In the entries below, copy only the lines from the one that contains "IC1: NOT (in" through the last line, exactly, and omit any pictures.
---
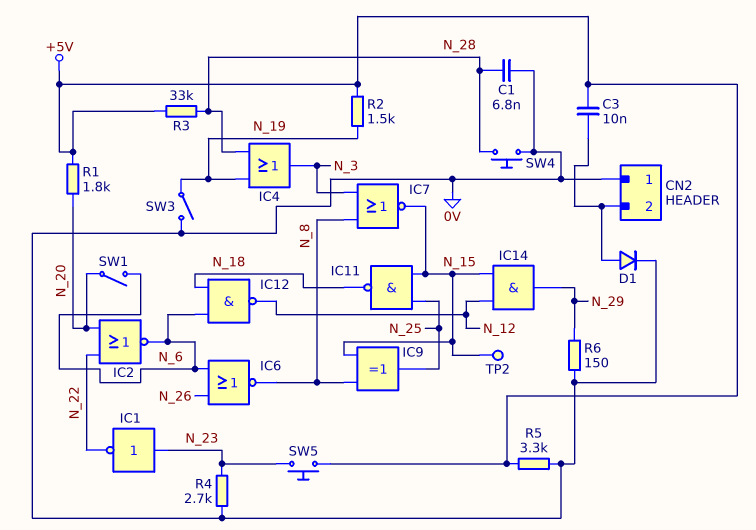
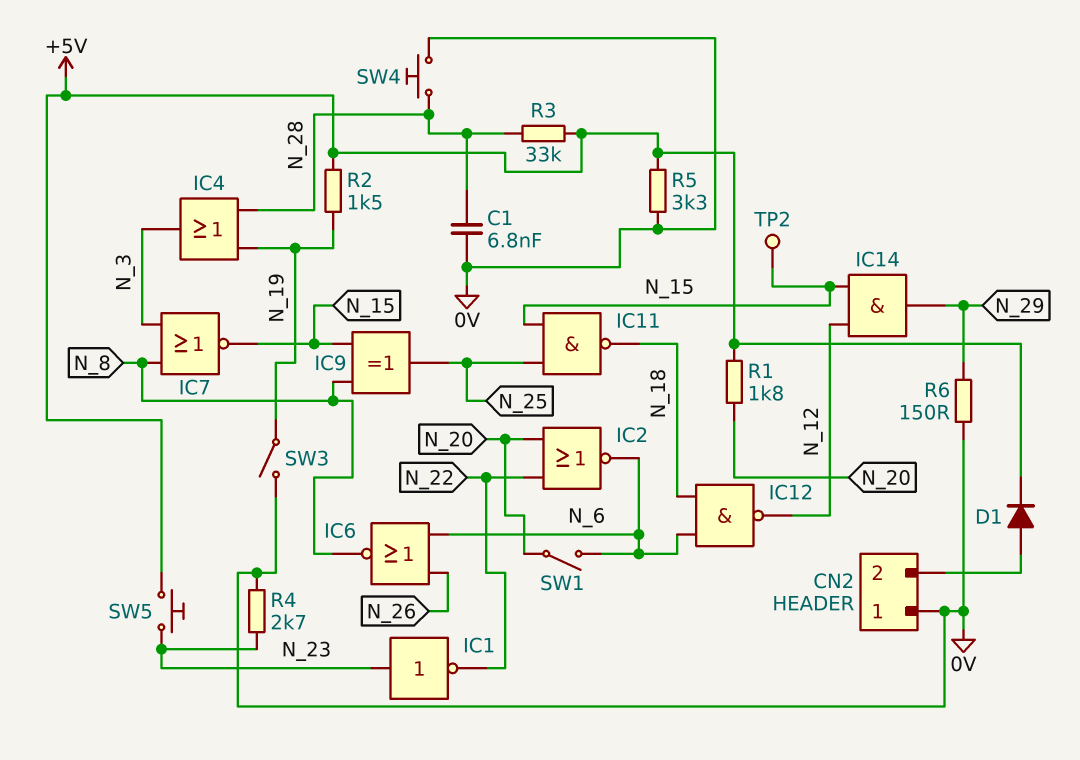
C3: 10nF (+5V, CN2/2) -> none
D1: diode (A CN2/2, K 0V) -> diode (A CN2/2, K +5V)

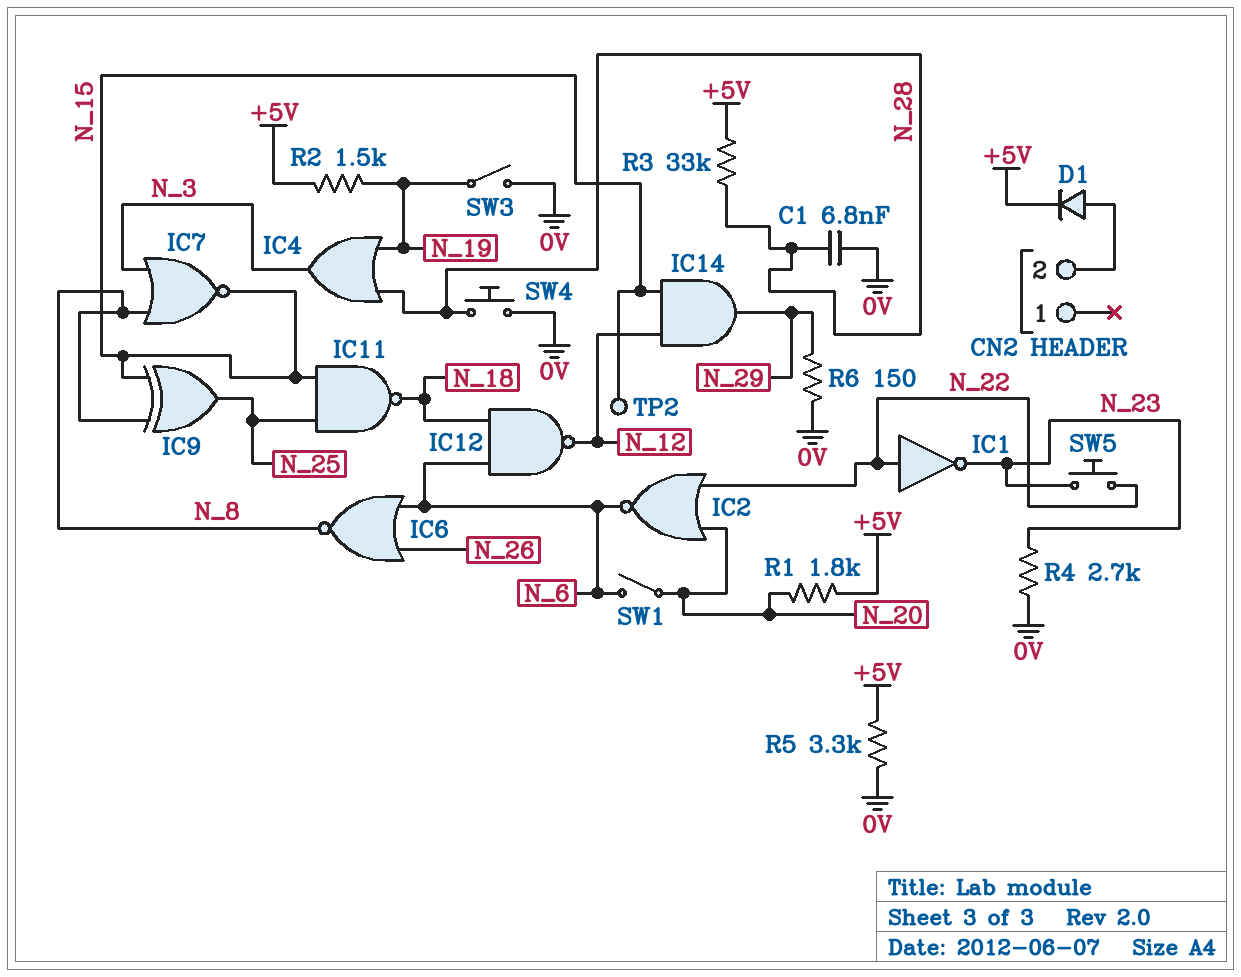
CN2 pin 1: 0V -> none
IC1: NOT (in N_23, out N_22) -> NOT (in N_22, out N_23)
SW5: button (+5V, N_23) -> button (N_22, N_23)

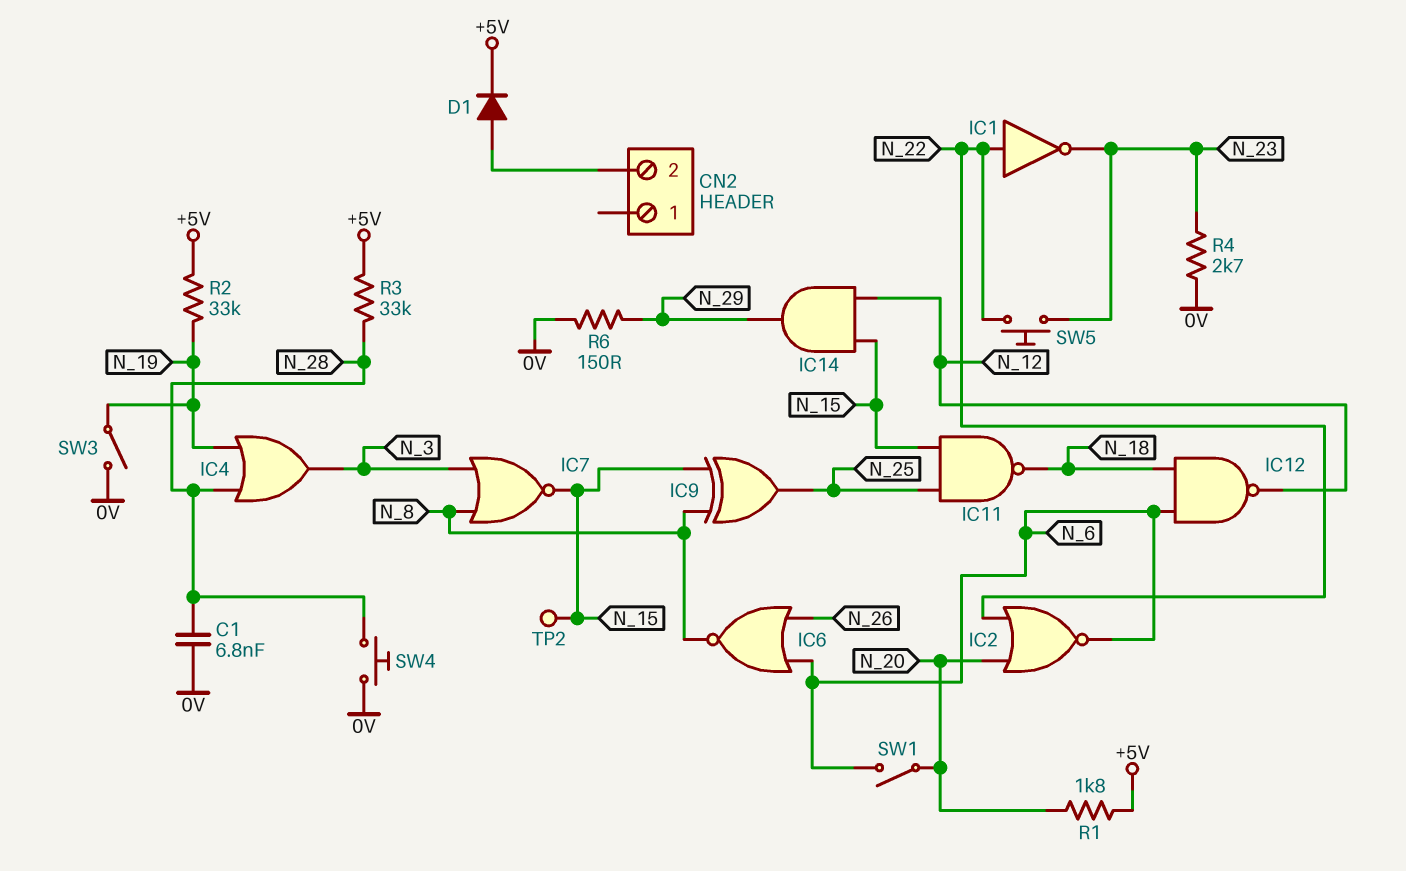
R2: 1.5k (+5V, N_19) -> 33k (+5V, N_19)
R5: 3.3k (+5V, 0V) -> none

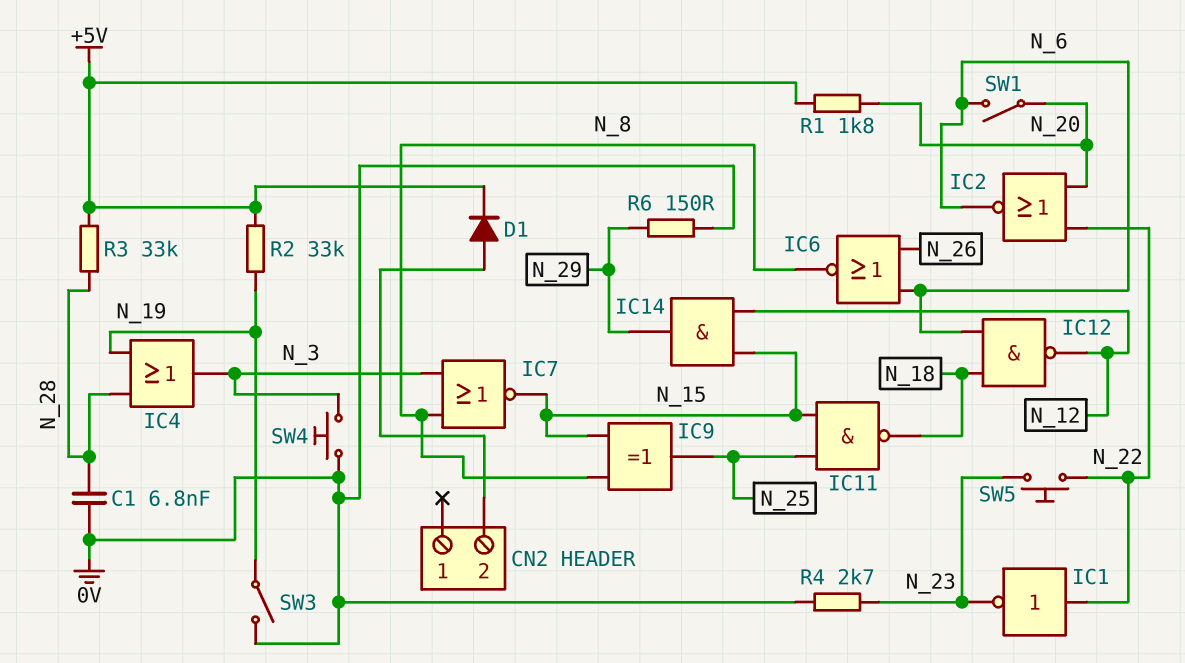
SW4: button (0V, N_28) -> button (0V, N_3)
TP2: test point (N_15) -> none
---
» Output of the task
IC1: NOT (in N_23, out N_22) -> NOT (in N_22, out N_23)
SW5: button (+5V, N_23) -> button (N_22, N_23)

R2: 1.5k (+5V, N_19) -> 33k (+5V, N_19)
R5: 3.3k (+5V, 0V) -> none

SW4: button (0V, N_28) -> button (0V, N_3)
TP2: test point (N_15) -> none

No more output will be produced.